(Recorded information begins)

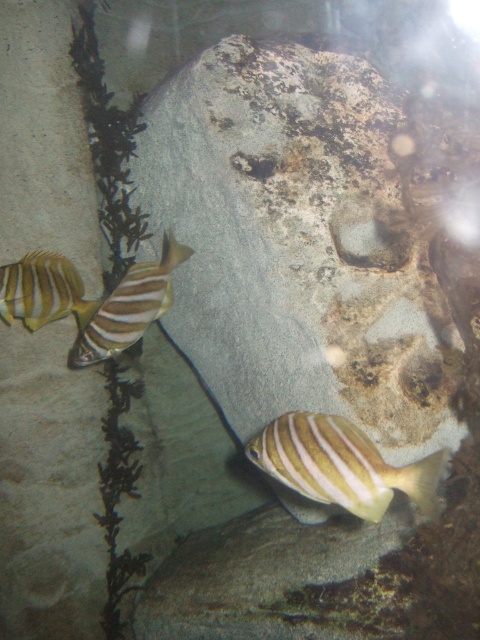
You are an underwater photographer aiming to capture a photo of both the yellow striped fish at lower center and the shiny yellow fish at left. Since you can only focus on one fish at a time, which fish should you focus on first if you want to ensure both are in the frame?

You should focus on the shiny yellow fish at left first because the yellow striped fish at lower center is positioned to its right, meaning both can be captured by adjusting the camera to include both from left to right.

You are a marine biologist observing an underwater scene. You need to capture a closeup photo of the yellow striped fish at lower center. Your camera has a maximum focus range of 1.5 meters. Can you take the photo without moving closer?

The yellow striped fish at lower center is 1.45 meters away from the camera. Since the maximum focus range is 1.5 meters, the camera can focus on the fish at that distance. Therefore, you can take the closeup photo without moving closer.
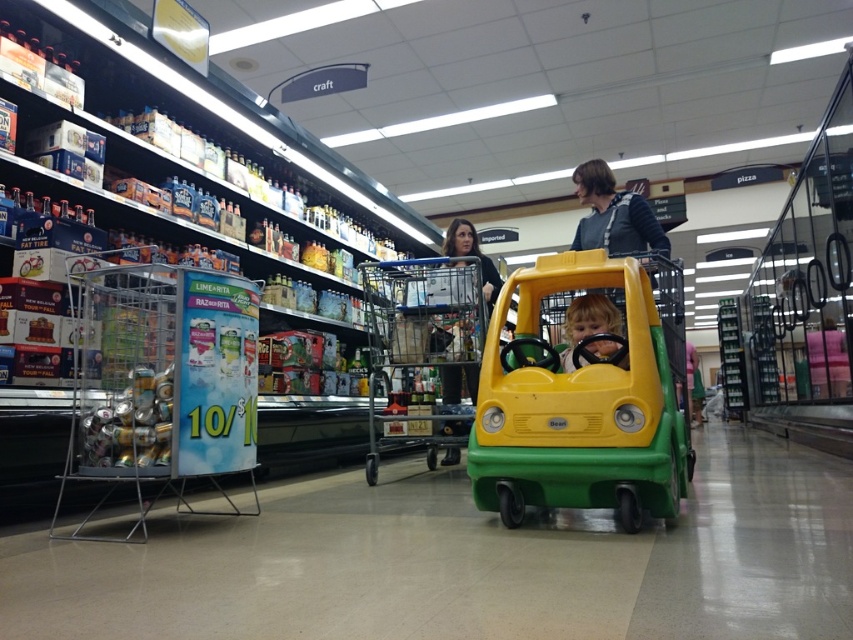
You are standing in the grocery store aisle and want to pick up two items located at point (614, 348) and point (370, 278). Which item will you reach first if you move directly toward them?

You will reach the item at point (614, 348) first because it is closer to you than the item at point (370, 278).

You are standing in the grocery store aisle and want to take a photo of both the refrigerated section and the promotional sign. Which point, point (553, 470) or point (473, 228), should you focus on first to ensure both are in clear view?

Point (553, 470) is closer to the camera than point (473, 228). To ensure both are in clear view, focus on the closer point first.

You are standing in the grocery store aisle and see a point marked at coordinates (584, 392). According to the image, what object is this point located on?

The point at coordinates (584, 392) is located on the green plastic toy car at center.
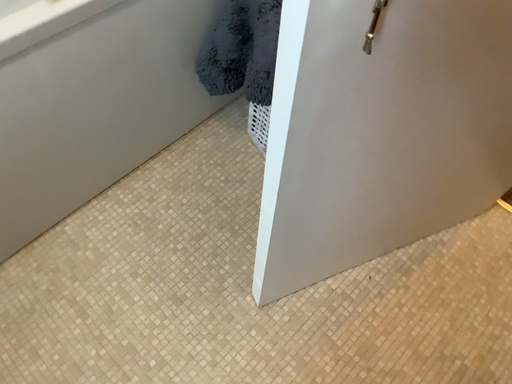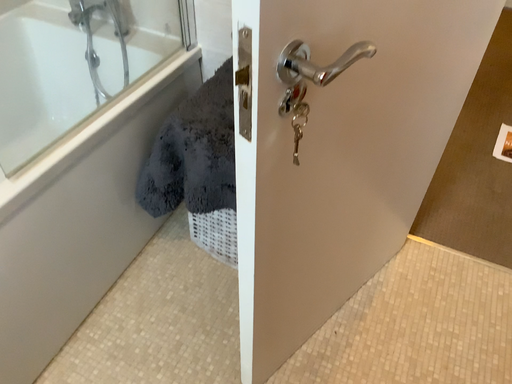
Question: Which way did the camera rotate in the video?

Choices:
 (A) rotated downward
 (B) rotated upward

Answer: (B)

(Recorded information ends)

- _Work task_
Format the lines above as a JSON list of strings, one string per line, skipping blank lines and leaving out the pictures.

- _Exercise response_
[
  "You are an underwater photographer aiming to capture a photo of both the yellow striped fish at lower center and the shiny yellow fish at left. Since you can only focus on one fish at a time, which fish should you focus on first if you want to ensure both are in the frame?",
  "You should focus on the shiny yellow fish at left first because the yellow striped fish at lower center is positioned to its right, meaning both can be captured by adjusting the camera to include both from left to right.",
  "You are a marine biologist observing an underwater scene. You need to capture a closeup photo of the yellow striped fish at lower center. Your camera has a maximum focus range of 1.5 meters. Can you take the photo without moving closer?",
  "The yellow striped fish at lower center is 1.45 meters away from the camera. Since the maximum focus range is 1.5 meters, the camera can focus on the fish at that distance. Therefore, you can take the closeup photo without moving closer.",
  "You are standing in the grocery store aisle and want to pick up two items located at point (614, 348) and point (370, 278). Which item will you reach first if you move directly toward them?",
  "You will reach the item at point (614, 348) first because it is closer to you than the item at point (370, 278).",
  "You are standing in the grocery store aisle and want to take a photo of both the refrigerated section and the promotional sign. Which point, point (553, 470) or point (473, 228), should you focus on first to ensure both are in clear view?",
  "Point (553, 470) is closer to the camera than point (473, 228). To ensure both are in clear view, focus on the closer point first.",
  "You are standing in the grocery store aisle and see a point marked at coordinates (584, 392). According to the image, what object is this point located on?",
  "The point at coordinates (584, 392) is located on the green plastic toy car at center.",
  "Question: Which way did the camera rotate in the video?",
  "Choices:",
  " (A) rotated downward",
  " (B) rotated upward",
  "Answer: (B)"
]